== Supplied material ==
- - - -

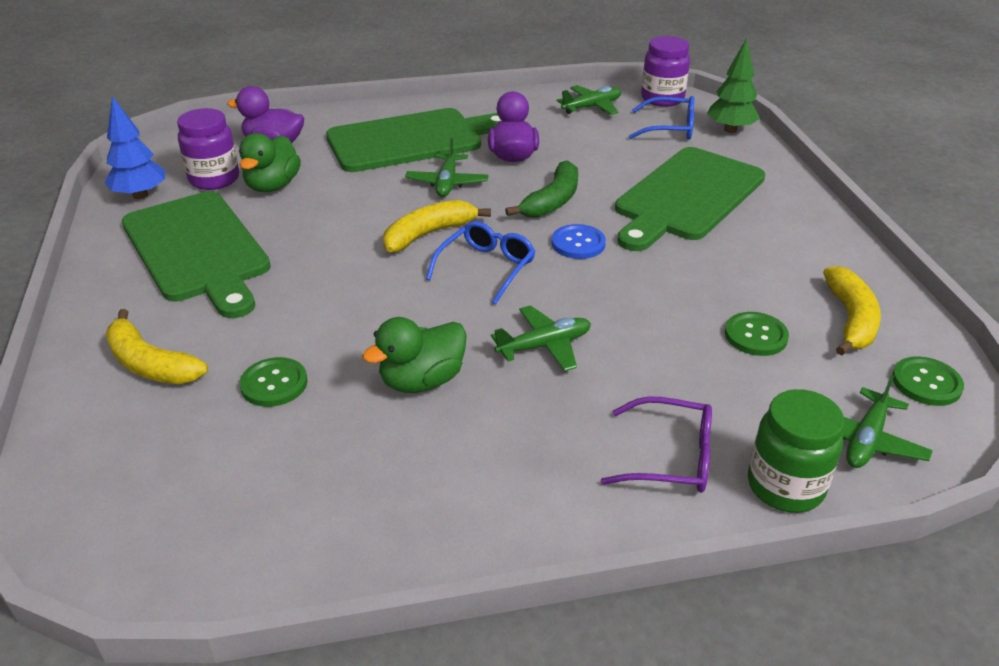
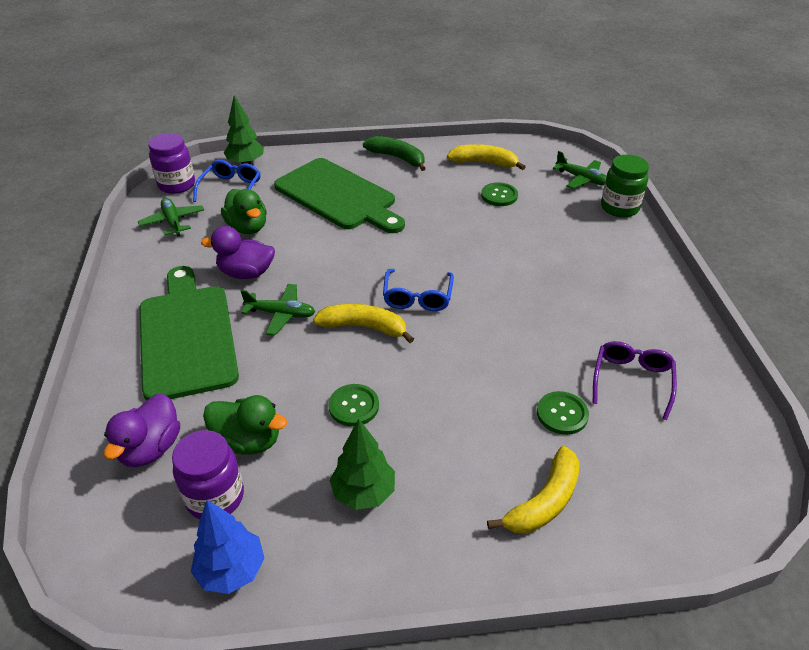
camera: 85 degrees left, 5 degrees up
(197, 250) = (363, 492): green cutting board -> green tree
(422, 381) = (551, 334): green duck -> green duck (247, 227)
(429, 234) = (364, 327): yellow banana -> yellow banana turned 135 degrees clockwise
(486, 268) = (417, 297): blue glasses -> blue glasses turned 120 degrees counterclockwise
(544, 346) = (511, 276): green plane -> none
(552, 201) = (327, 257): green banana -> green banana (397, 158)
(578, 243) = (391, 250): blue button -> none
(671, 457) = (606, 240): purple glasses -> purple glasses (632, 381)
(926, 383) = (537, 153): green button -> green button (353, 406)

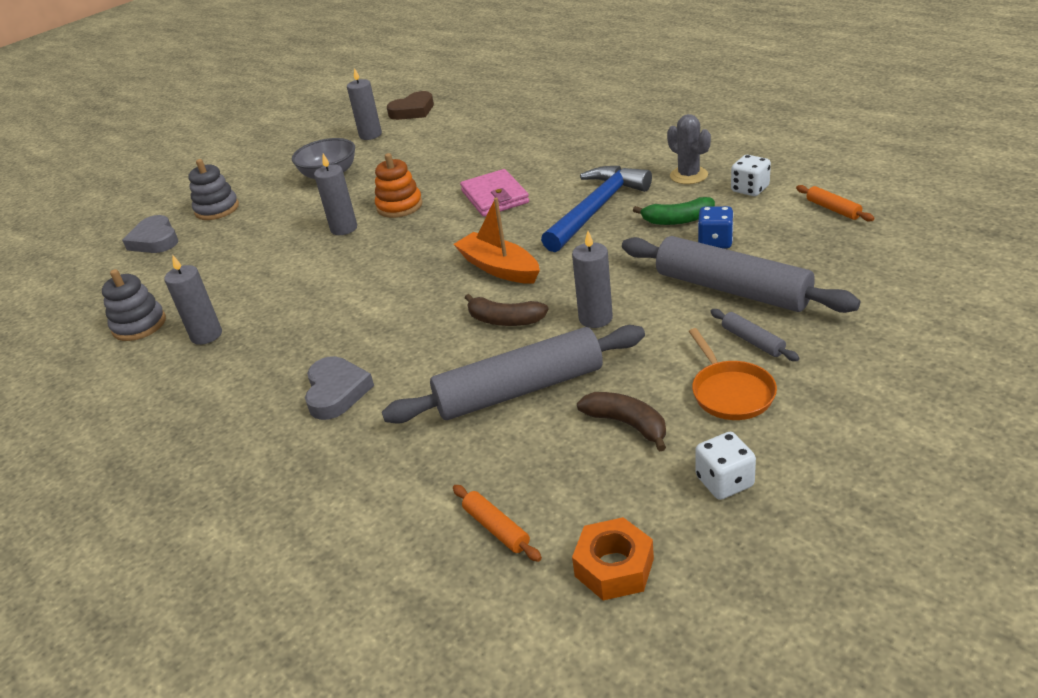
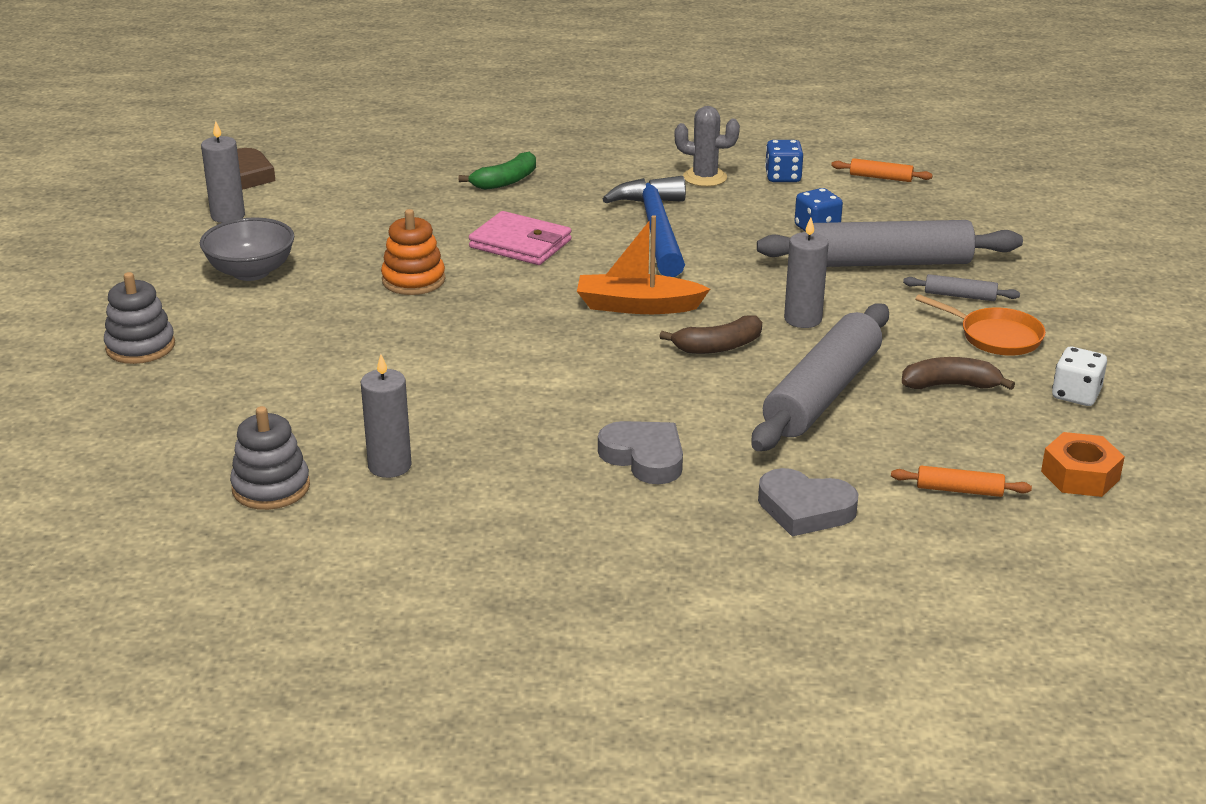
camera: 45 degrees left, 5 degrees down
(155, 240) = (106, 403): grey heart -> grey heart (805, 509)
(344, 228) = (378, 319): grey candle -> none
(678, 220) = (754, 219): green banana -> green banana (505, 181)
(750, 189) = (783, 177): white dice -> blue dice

- - - -

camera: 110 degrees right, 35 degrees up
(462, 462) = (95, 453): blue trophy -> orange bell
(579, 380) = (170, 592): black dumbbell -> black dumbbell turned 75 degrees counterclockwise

- - - -

== What to do ==
Write out exactly the run of lines above that starts at the line containing "camera: 85 degrees left, 5 degrees up" and ends at the line containing "camera: 45 degrees left, 5 degrees down". Include both, and leave the pictures out.

== Response for this exercise ==
camera: 85 degrees left, 5 degrees up
(197, 250) = (363, 492): green cutting board -> green tree
(422, 381) = (551, 334): green duck -> green duck (247, 227)
(429, 234) = (364, 327): yellow banana -> yellow banana turned 135 degrees clockwise
(486, 268) = (417, 297): blue glasses -> blue glasses turned 120 degrees counterclockwise
(544, 346) = (511, 276): green plane -> none
(552, 201) = (327, 257): green banana -> green banana (397, 158)
(578, 243) = (391, 250): blue button -> none
(671, 457) = (606, 240): purple glasses -> purple glasses (632, 381)
(926, 383) = (537, 153): green button -> green button (353, 406)

camera: 45 degrees left, 5 degrees down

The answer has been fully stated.